- **Job item**: Find all lines in the records that include the word "none", and copy them out.

- **Extracted information**:
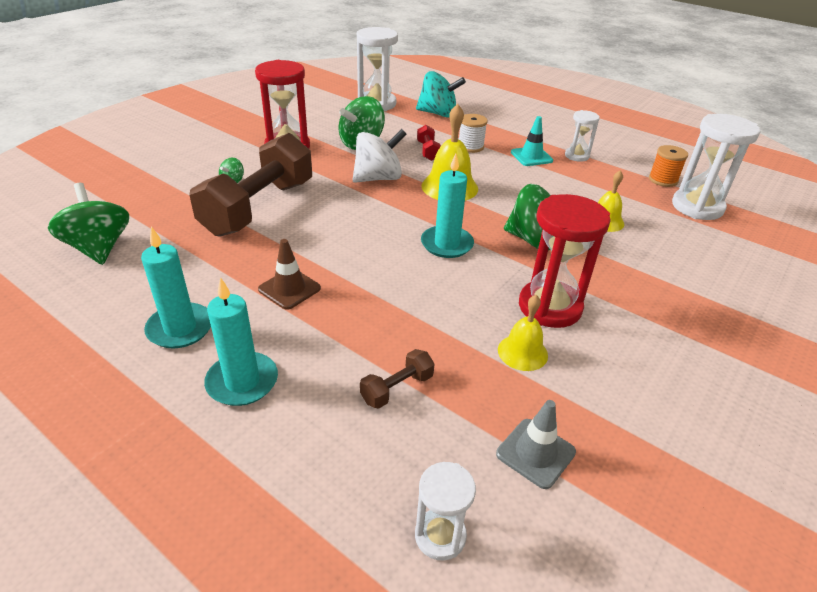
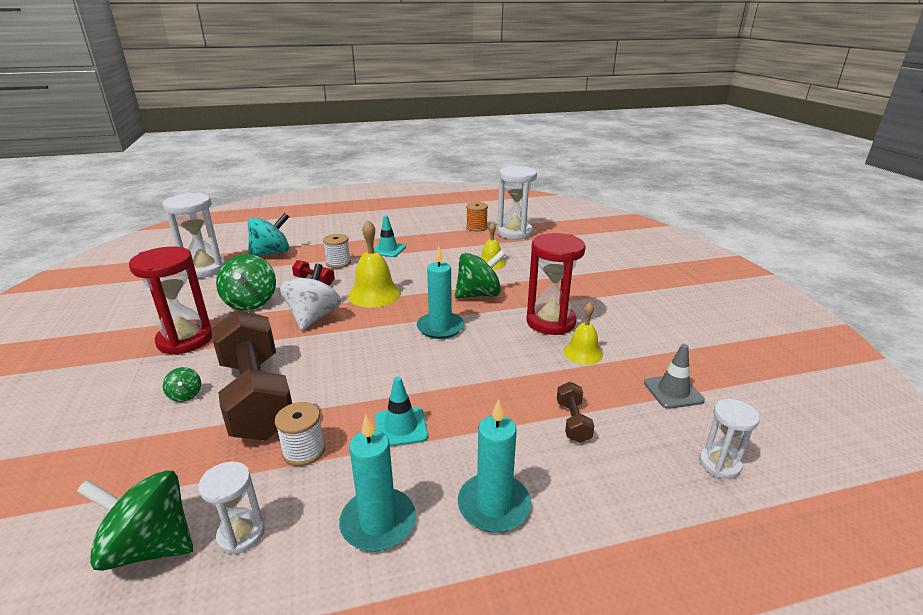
camera: 50 degrees left, 10 degrees down
(223, 258) = (304, 451): none -> white spool
(289, 289) = (401, 427): brown traffic cone -> turquoise traffic cone
(576, 156) = (412, 236): white hourglass -> white hourglass (241, 534)

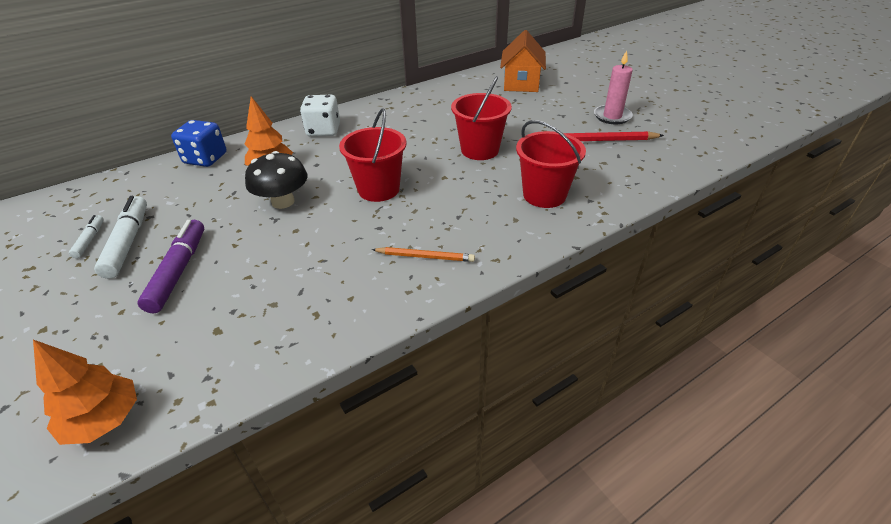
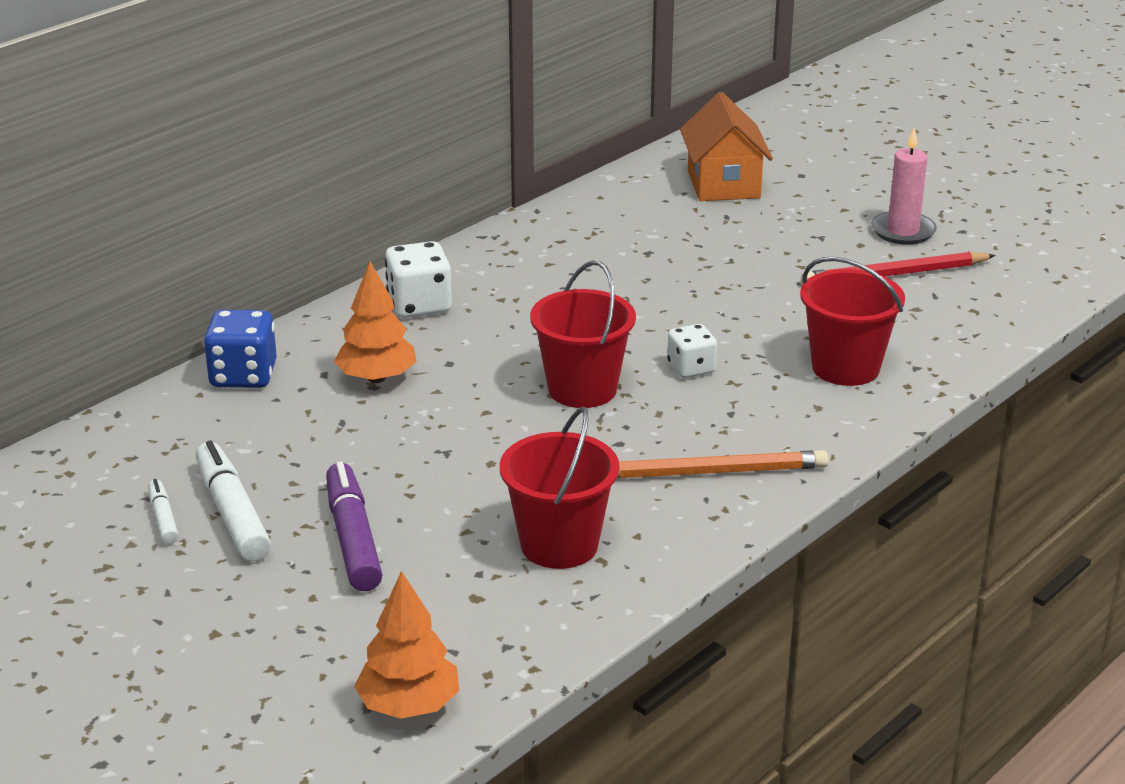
camera: 15 degrees left, 10 degrees down
(283, 202) = (438, 426): black mushroom -> none
(425, 257) = (712, 472): orange pencil -> orange pencil, size x1.55
(449, 184) = (691, 368): none -> white dice
(480, 150) = (711, 310): red bucket -> red bucket (559, 545)

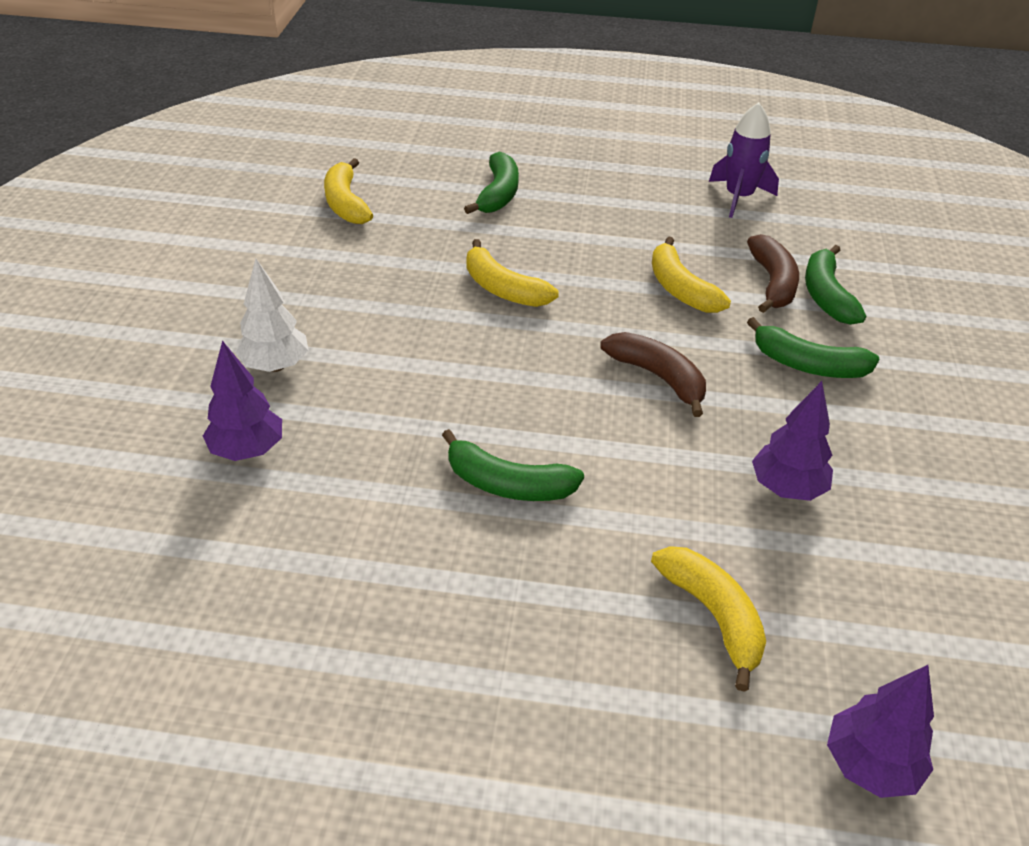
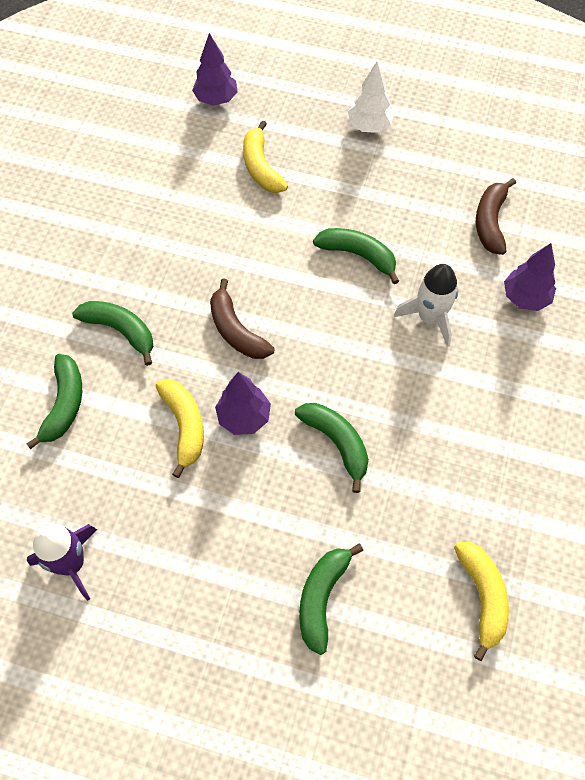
camera: 170 degrees left, 20 degrees up
(276, 366) = (518, 372): white tree -> white tree (369, 126)
(393, 414) = (430, 317): none -> white rocket
(503, 289) = (337, 443): yellow banana -> green banana
(772, 283) = (101, 425): brown banana -> brown banana (490, 222)
(787, 488) = (186, 234): purple tree -> purple tree (244, 417)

- **Response below**:
(223, 258) = (304, 451): none -> white spool
(283, 202) = (438, 426): black mushroom -> none
(449, 184) = (691, 368): none -> white dice
(393, 414) = (430, 317): none -> white rocket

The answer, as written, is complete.